• _Material provided_:
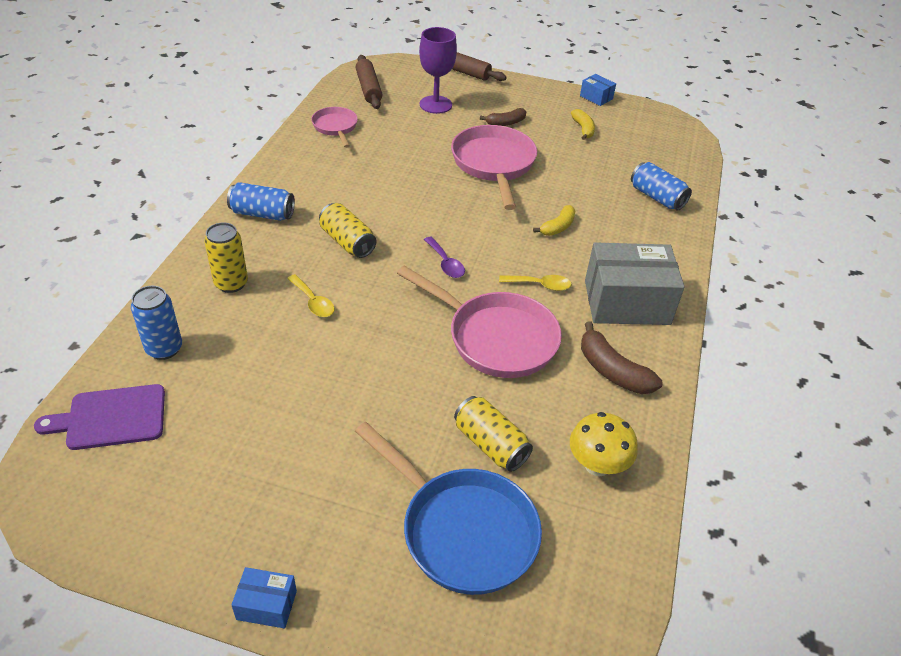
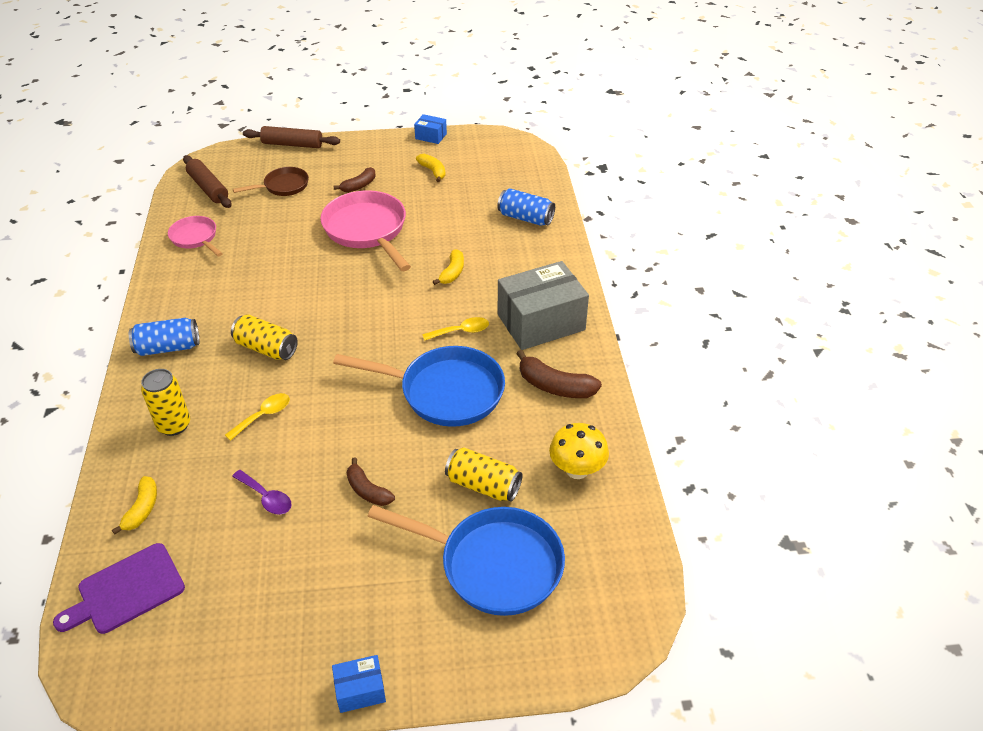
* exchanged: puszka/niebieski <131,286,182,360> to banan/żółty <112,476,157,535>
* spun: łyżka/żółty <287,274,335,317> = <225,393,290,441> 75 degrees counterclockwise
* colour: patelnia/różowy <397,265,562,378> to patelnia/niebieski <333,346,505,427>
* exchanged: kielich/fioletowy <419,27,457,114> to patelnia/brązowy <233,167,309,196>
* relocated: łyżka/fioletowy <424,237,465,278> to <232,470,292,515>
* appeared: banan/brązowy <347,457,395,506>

• _Task statement_: I'd like the material above repeated exactly, with the pictures omitted.

• _Problem solution_:
* exchanged: puszka/niebieski <131,286,182,360> to banan/żółty <112,476,157,535>
* spun: łyżka/żółty <287,274,335,317> = <225,393,290,441> 75 degrees counterclockwise
* colour: patelnia/różowy <397,265,562,378> to patelnia/niebieski <333,346,505,427>
* exchanged: kielich/fioletowy <419,27,457,114> to patelnia/brązowy <233,167,309,196>
* relocated: łyżka/fioletowy <424,237,465,278> to <232,470,292,515>
* appeared: banan/brązowy <347,457,395,506>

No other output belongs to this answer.